* [WHAT IS NEEDED]
All of the data must be output exactly, with every picture left out.

* [THE DATA]
↓↓↓

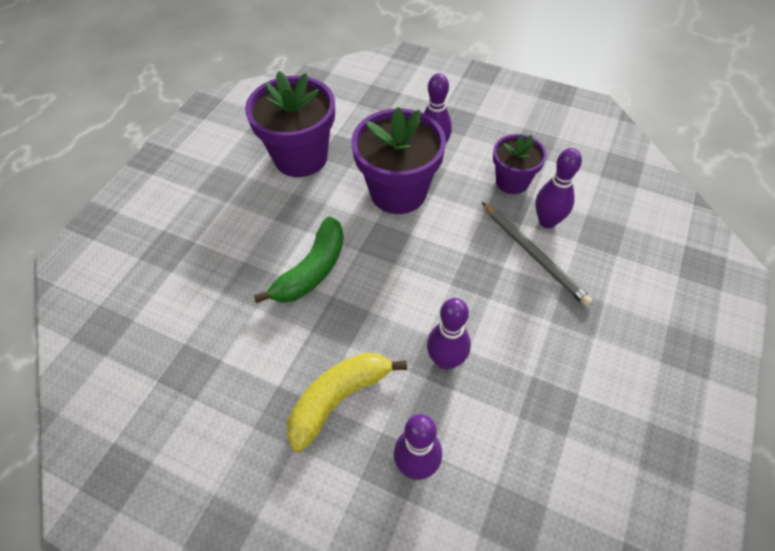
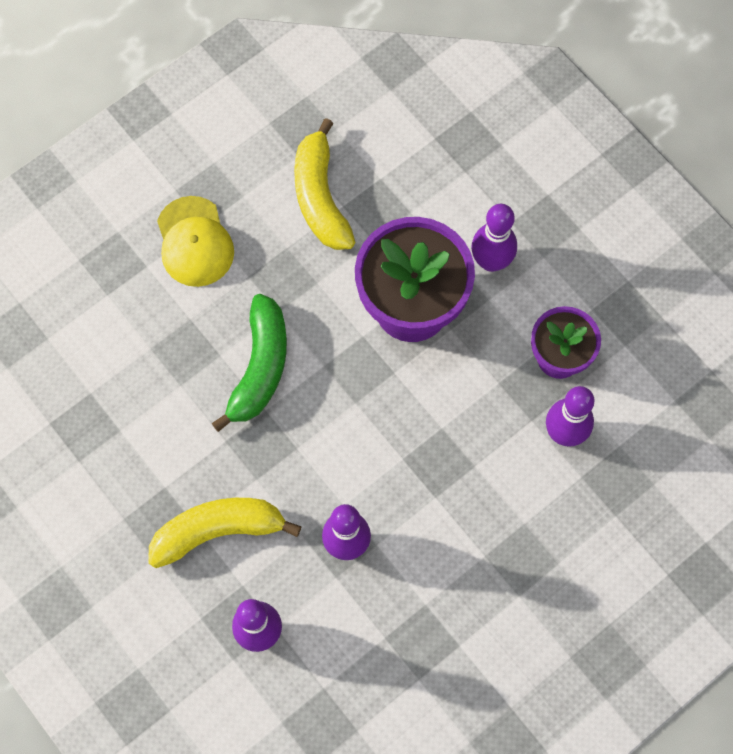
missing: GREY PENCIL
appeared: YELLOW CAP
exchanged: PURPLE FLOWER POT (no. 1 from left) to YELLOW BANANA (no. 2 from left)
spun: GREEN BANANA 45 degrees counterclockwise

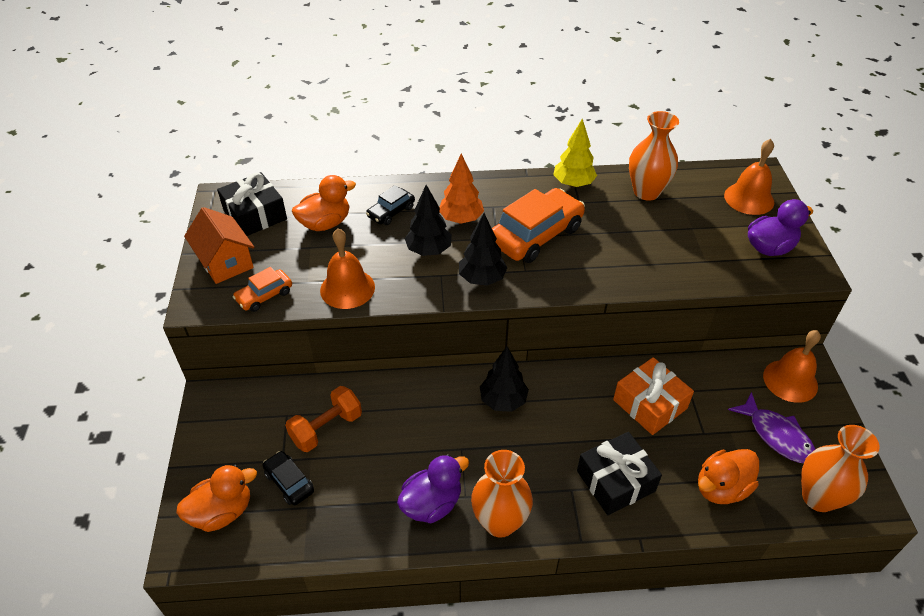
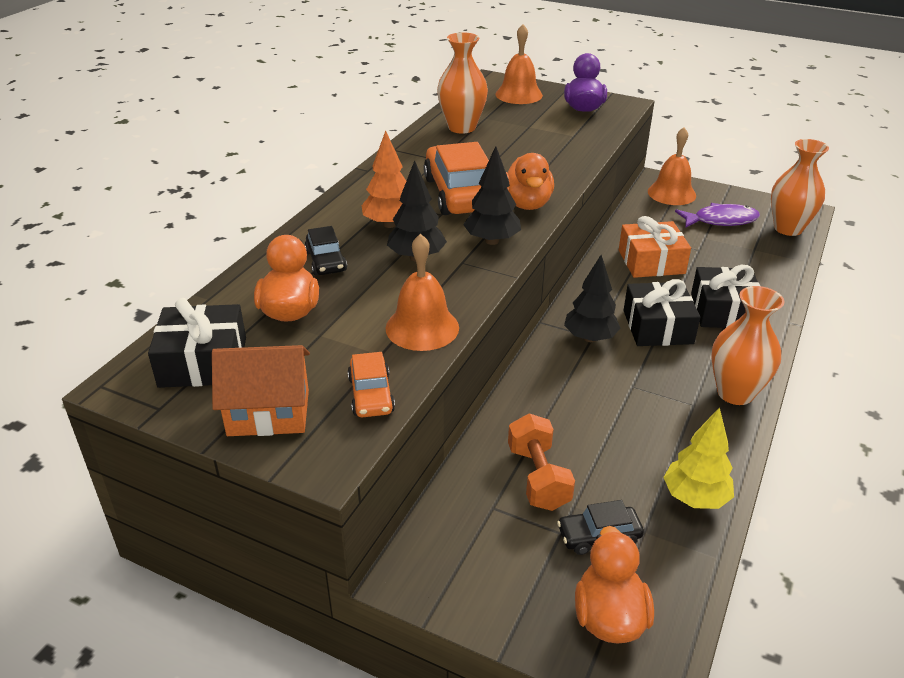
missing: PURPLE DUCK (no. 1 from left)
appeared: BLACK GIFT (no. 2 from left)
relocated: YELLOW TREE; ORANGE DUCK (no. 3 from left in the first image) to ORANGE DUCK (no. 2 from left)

↑↑↑

* [YOUR SOLUTION]
missing: GREY PENCIL
appeared: YELLOW CAP
exchanged: PURPLE FLOWER POT (no. 1 from left) to YELLOW BANANA (no. 2 from left)
spun: GREEN BANANA 45 degrees counterclockwise

missing: PURPLE DUCK (no. 1 from left)
appeared: BLACK GIFT (no. 2 from left)
relocated: YELLOW TREE; ORANGE DUCK (no. 3 from left in the first image) to ORANGE DUCK (no. 2 from left)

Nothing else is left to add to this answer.